## Exercise instructions
Every line from the one containing "J101 pin 1: NO -> COM" through the last line below should be reproduced exactly; please include nothing else.

:: Exercise input

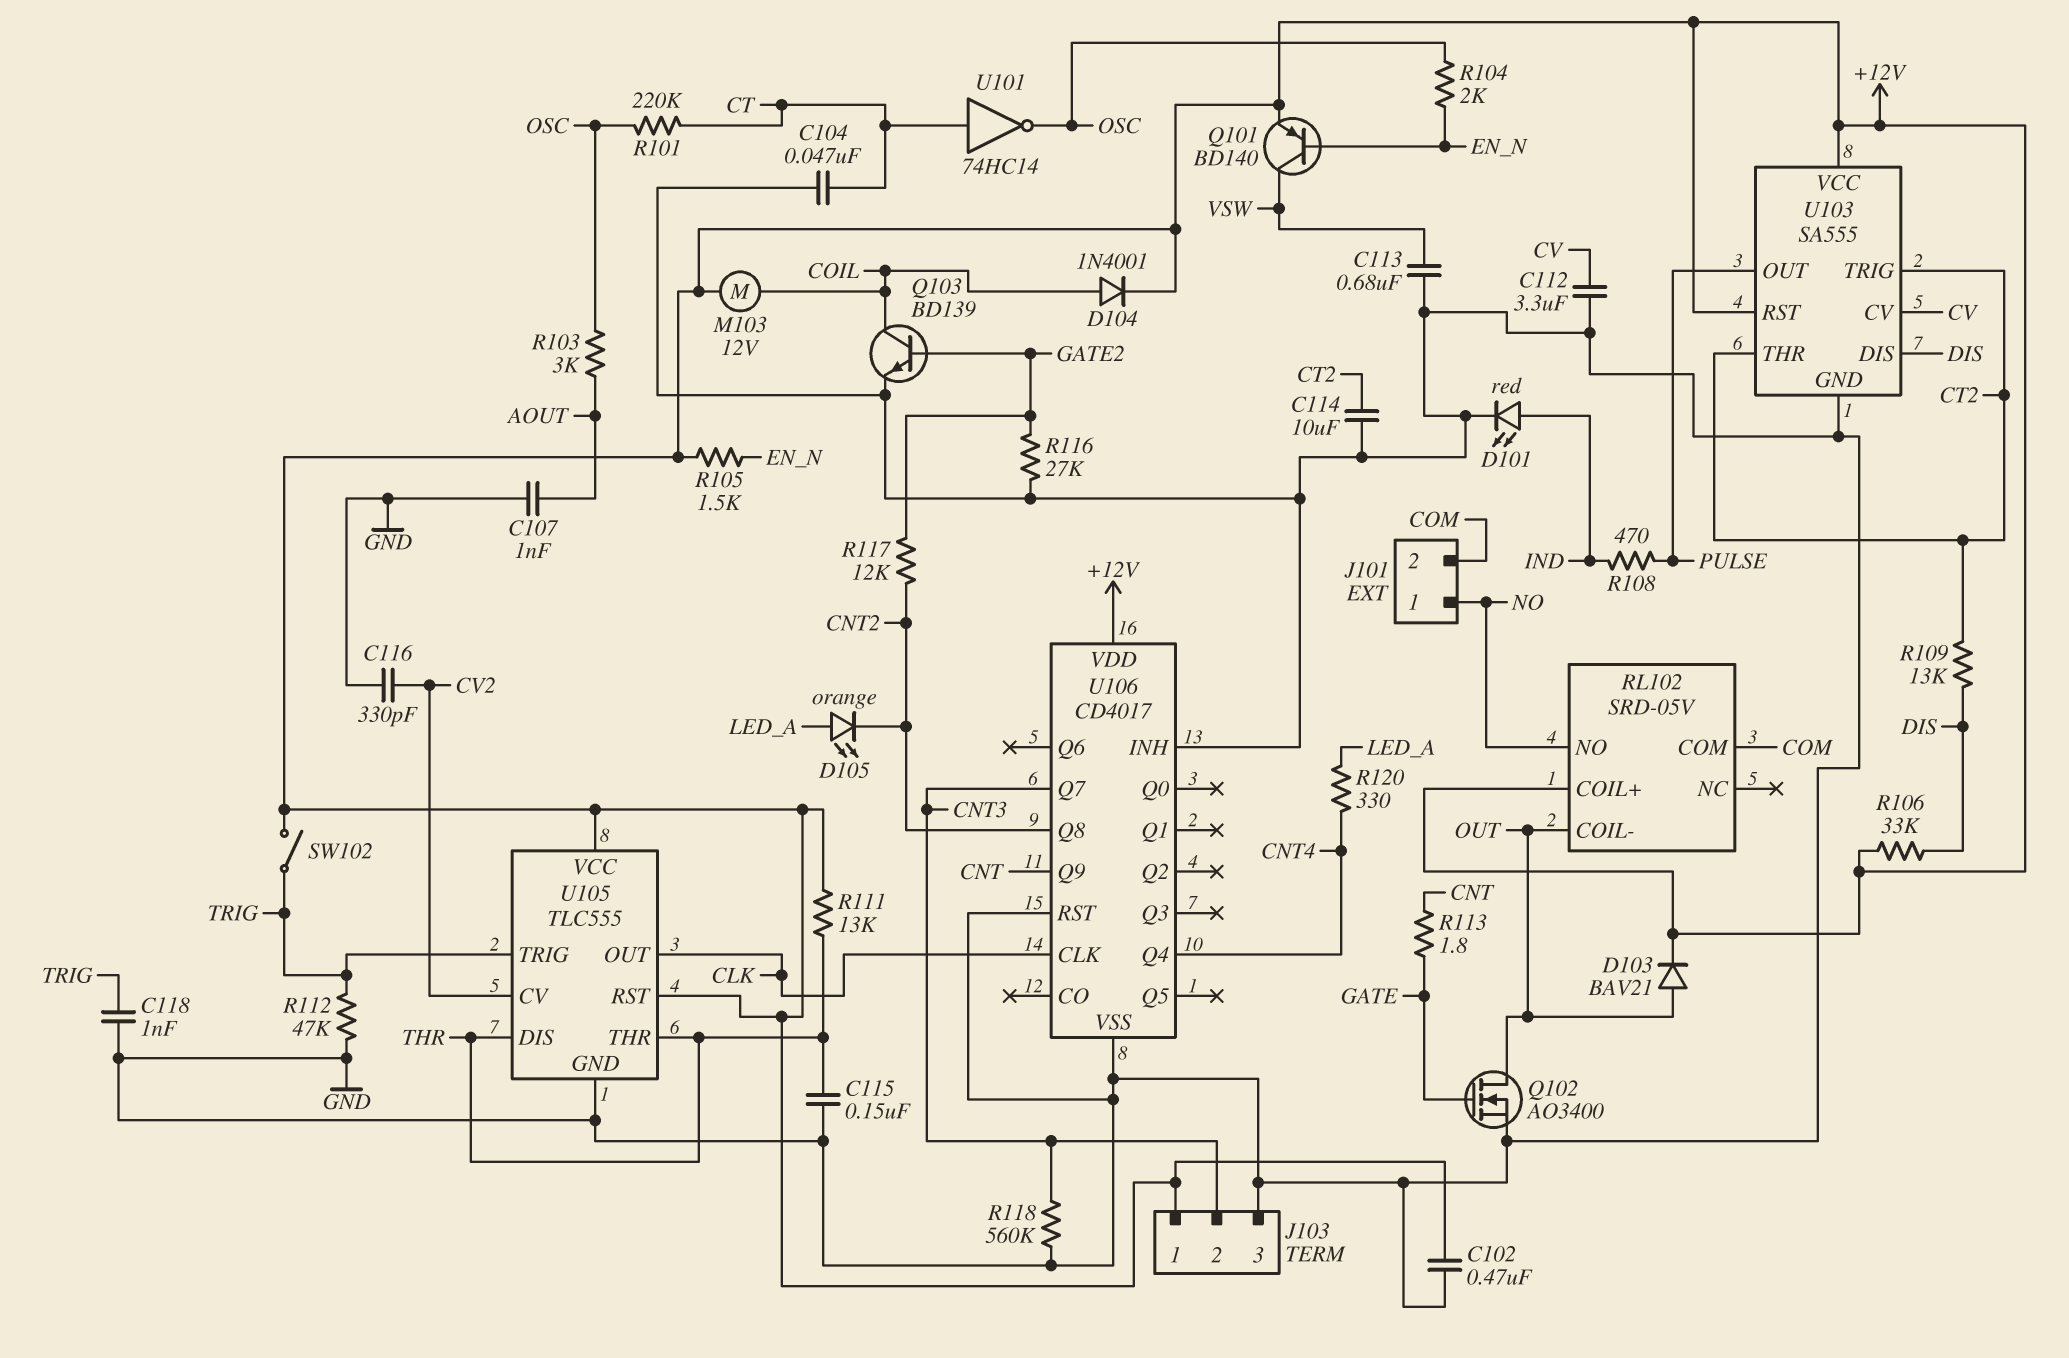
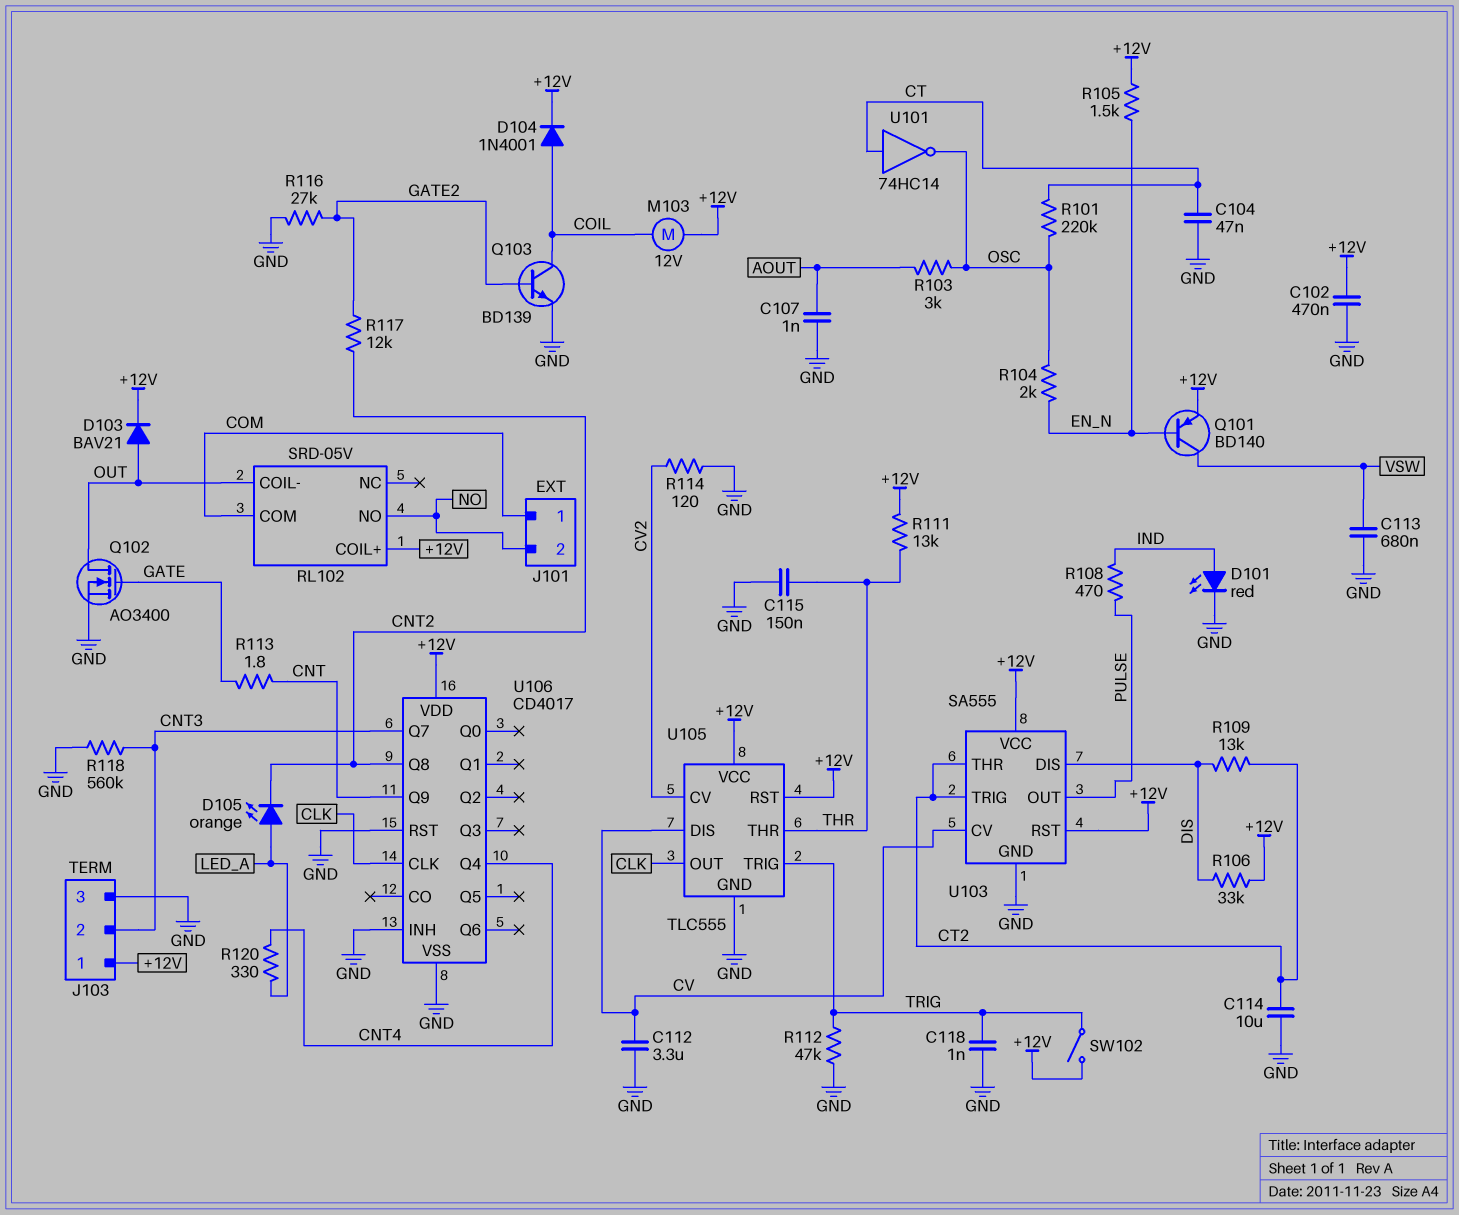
C116: 330pF (CV2, GND) -> none
J101 pin 1: NO -> COM
J101 pin 2: COM -> NO
R114: none -> 120 (CV2, GND)
U105 pin DIS: THR -> CV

::::

## Solution for this problem
J101 pin 1: NO -> COM
J101 pin 2: COM -> NO
R114: none -> 120 (CV2, GND)
U105 pin DIS: THR -> CV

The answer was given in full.